### Task
From the line containing "R225: 4.7k (W12, W14) -> 1k (W12, W14)" through the end of the entries, please repeat every line exactly and nothing more; the pictures do not belong in the copy.

Revision tracking records:

******************************

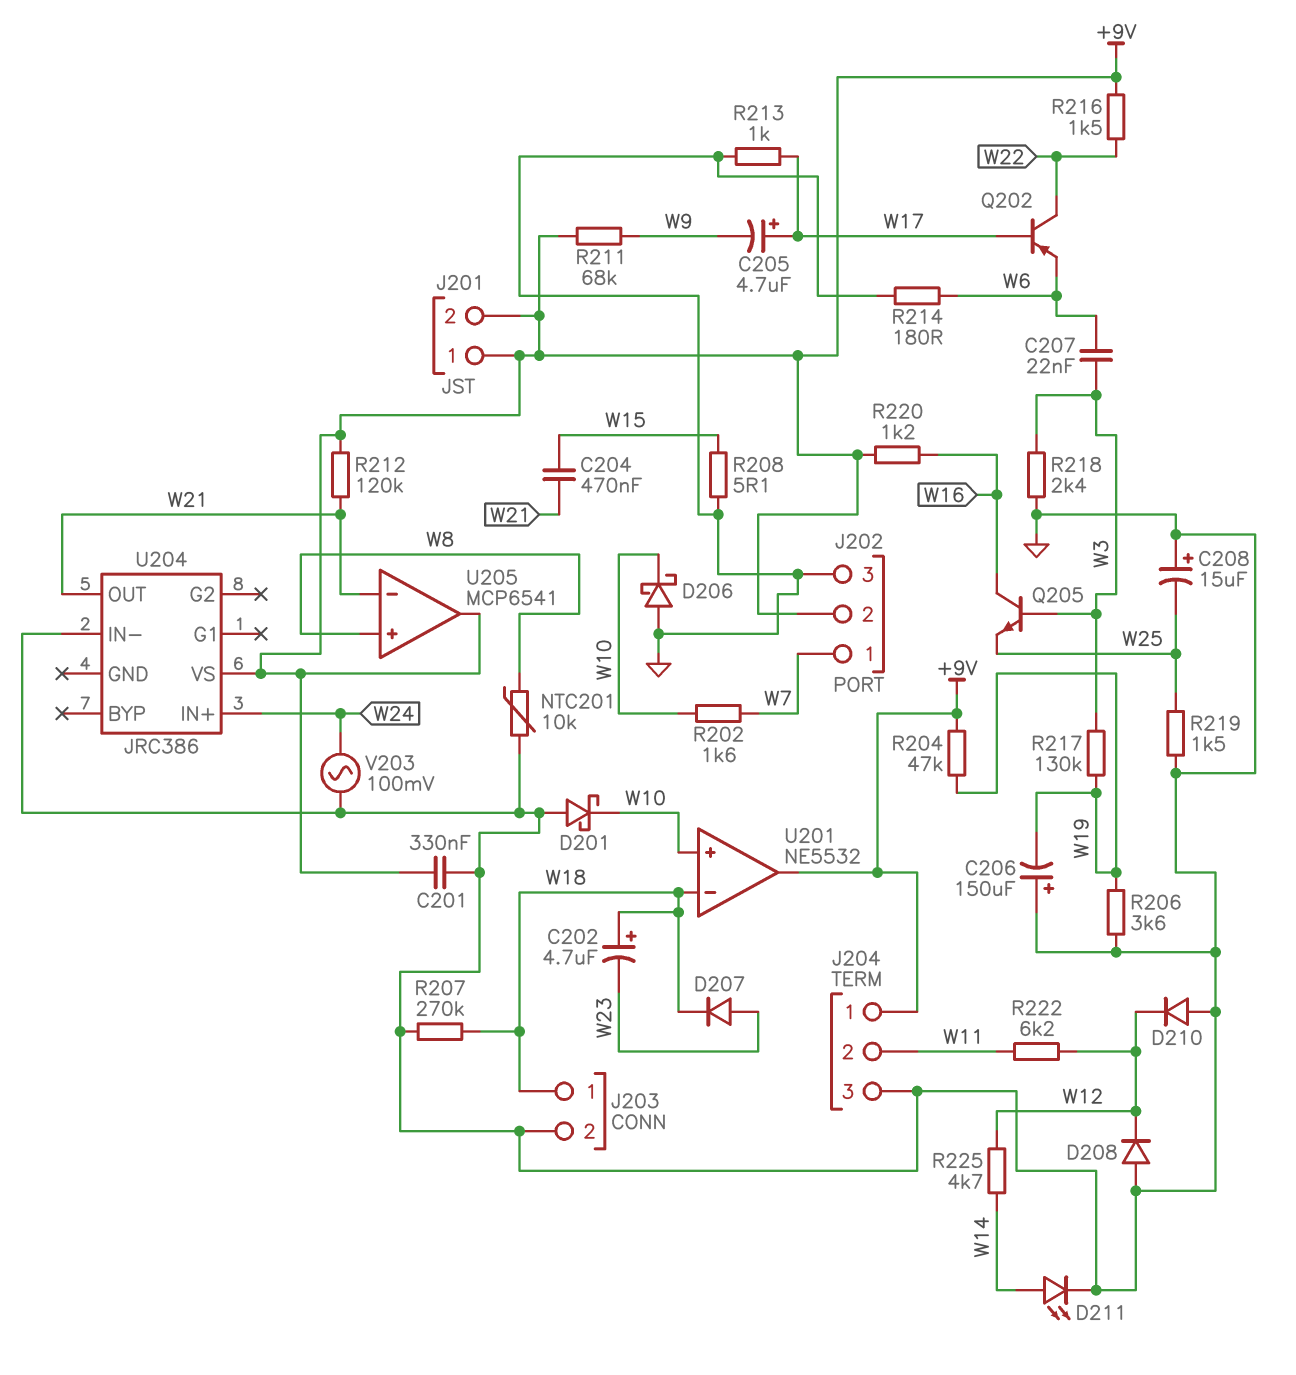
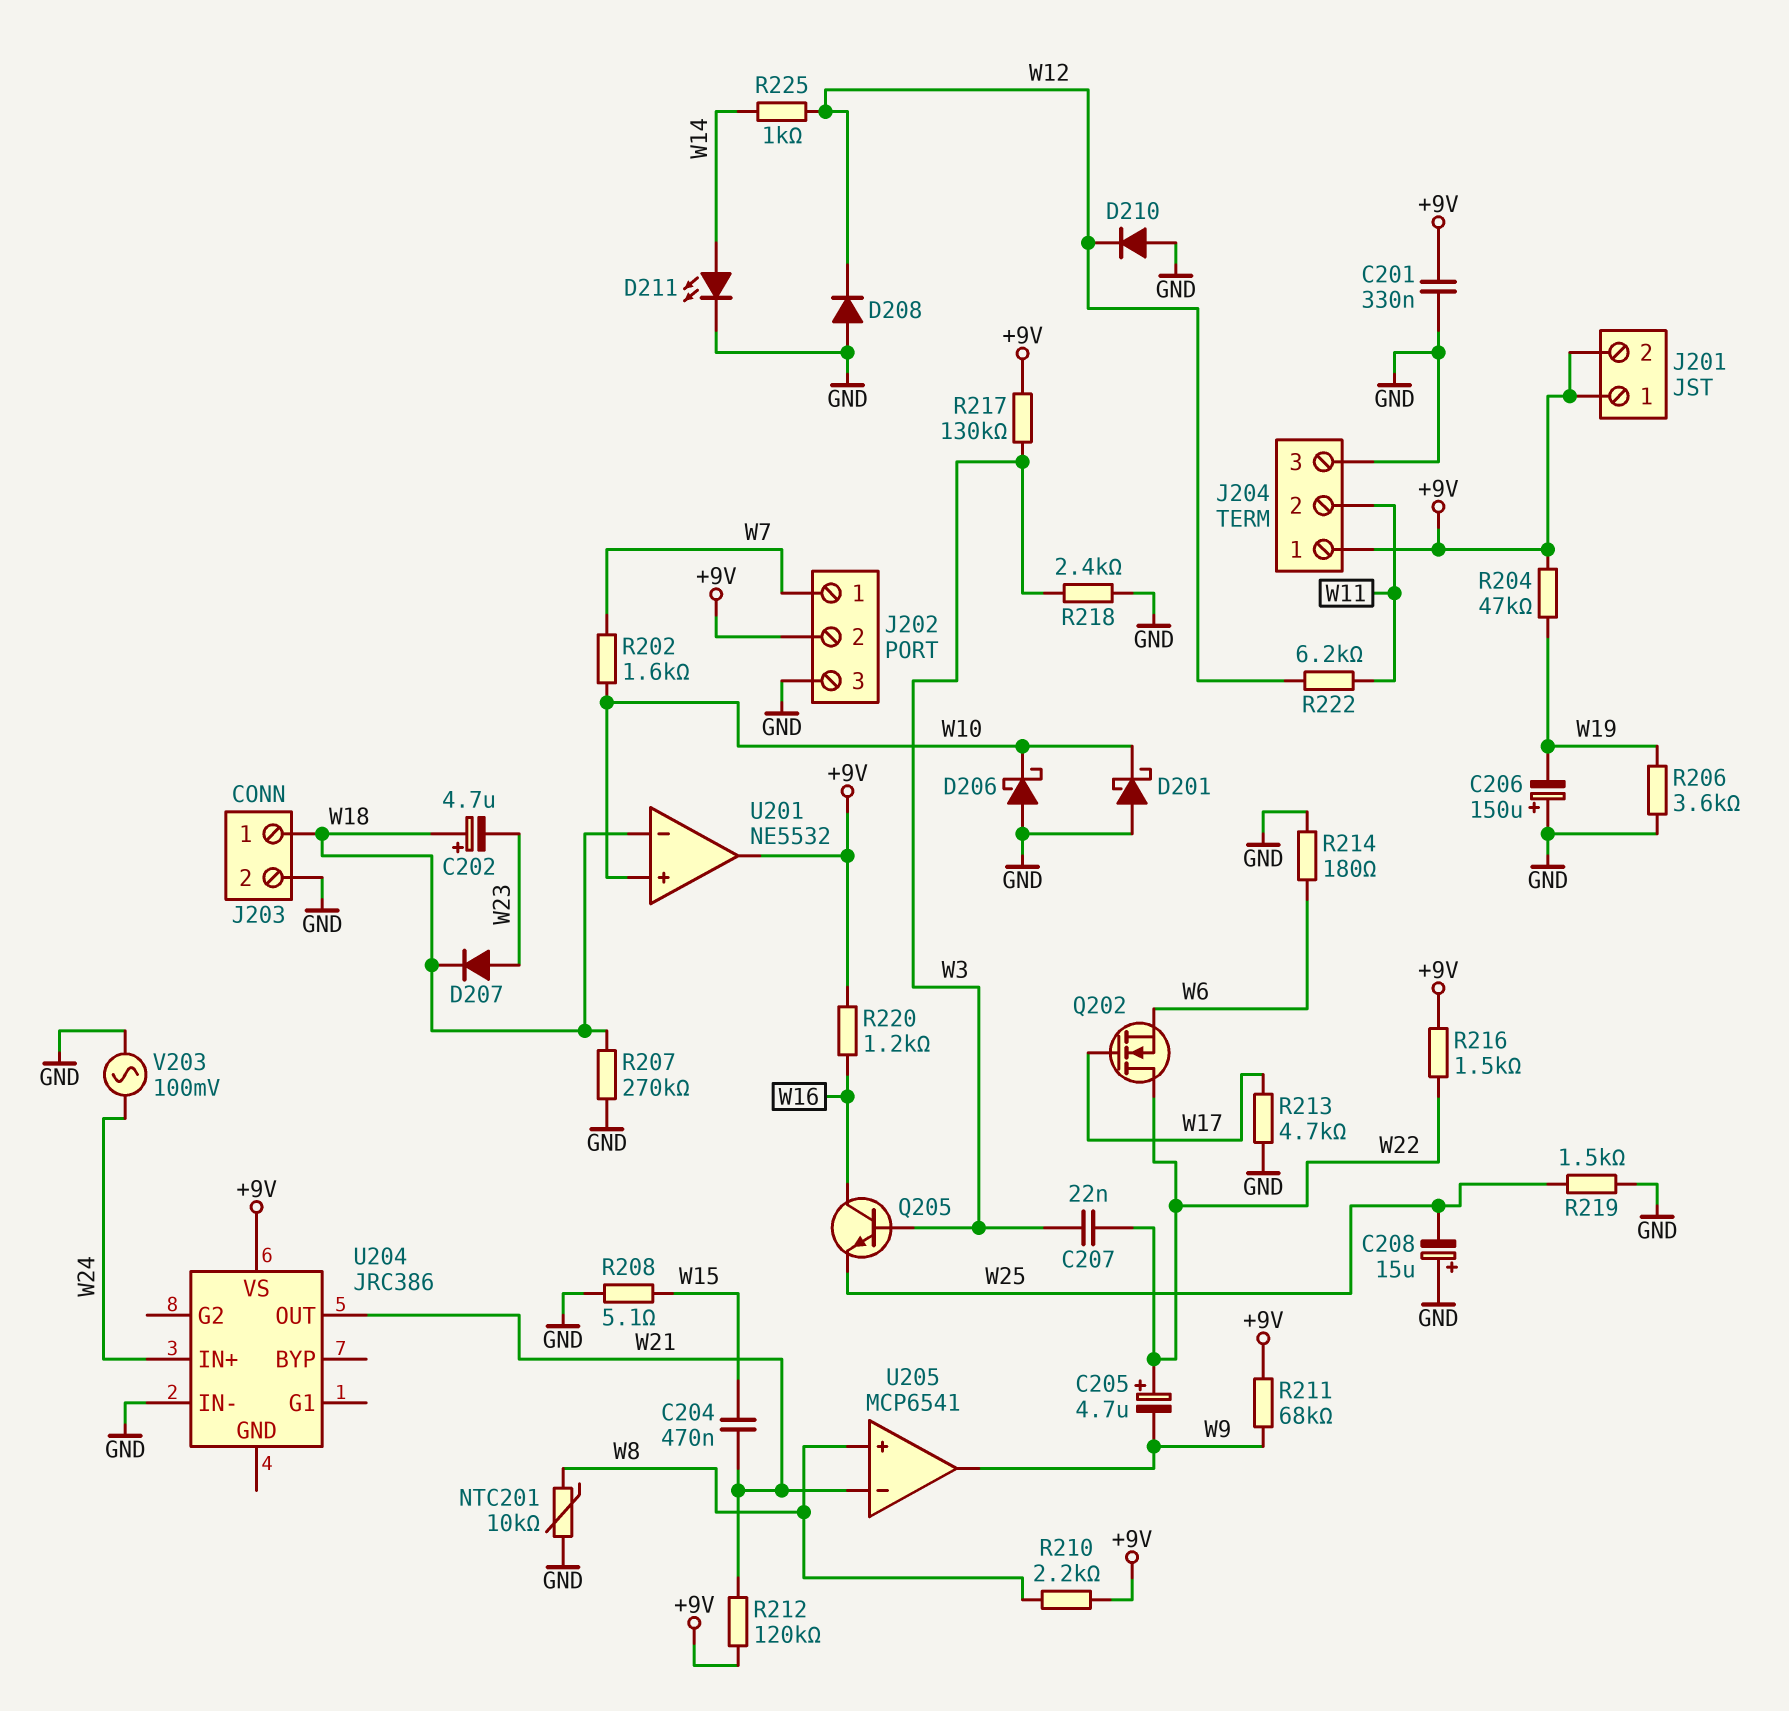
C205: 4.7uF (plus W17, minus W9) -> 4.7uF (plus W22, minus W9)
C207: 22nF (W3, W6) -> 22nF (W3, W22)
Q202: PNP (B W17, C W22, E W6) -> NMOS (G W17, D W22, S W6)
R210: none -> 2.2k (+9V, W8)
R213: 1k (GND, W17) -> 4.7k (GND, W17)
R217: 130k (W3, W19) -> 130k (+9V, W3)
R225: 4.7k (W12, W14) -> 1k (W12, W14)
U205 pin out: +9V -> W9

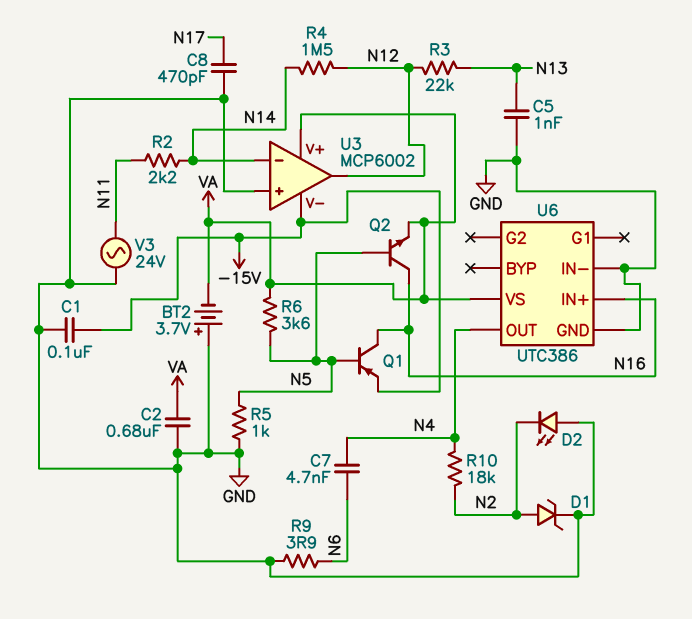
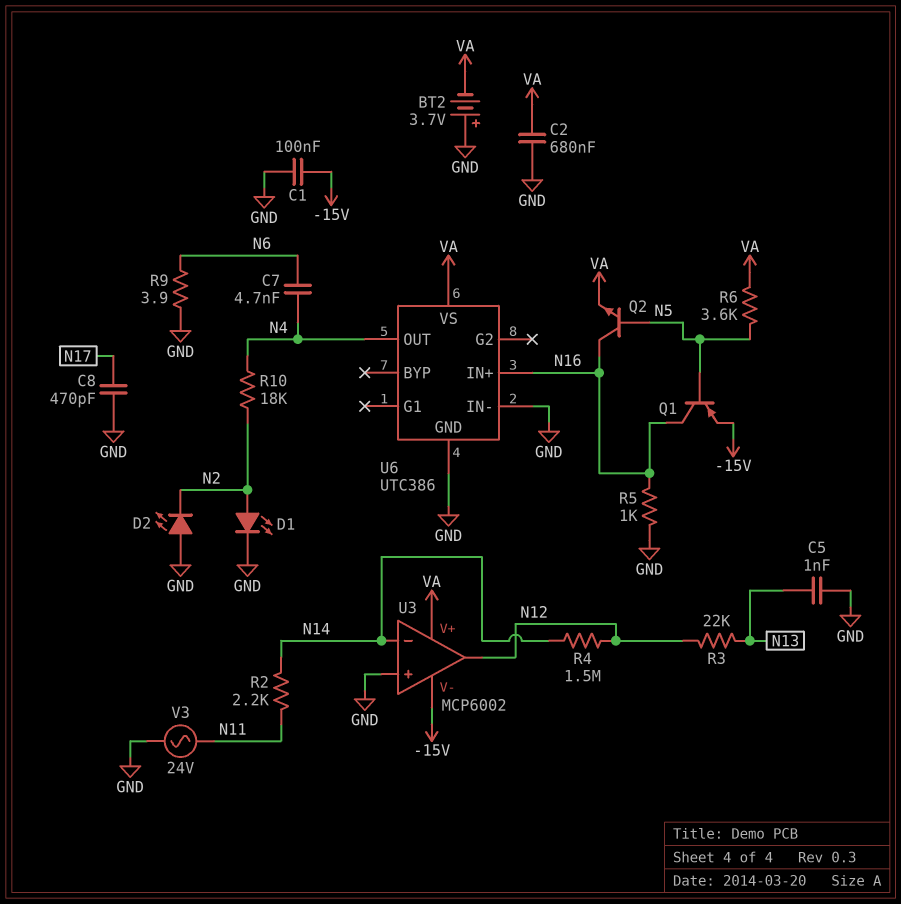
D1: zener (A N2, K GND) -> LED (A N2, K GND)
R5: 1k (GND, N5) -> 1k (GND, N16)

******************************

### Expected output
R225: 4.7k (W12, W14) -> 1k (W12, W14)
U205 pin out: +9V -> W9

D1: zener (A N2, K GND) -> LED (A N2, K GND)
R5: 1k (GND, N5) -> 1k (GND, N16)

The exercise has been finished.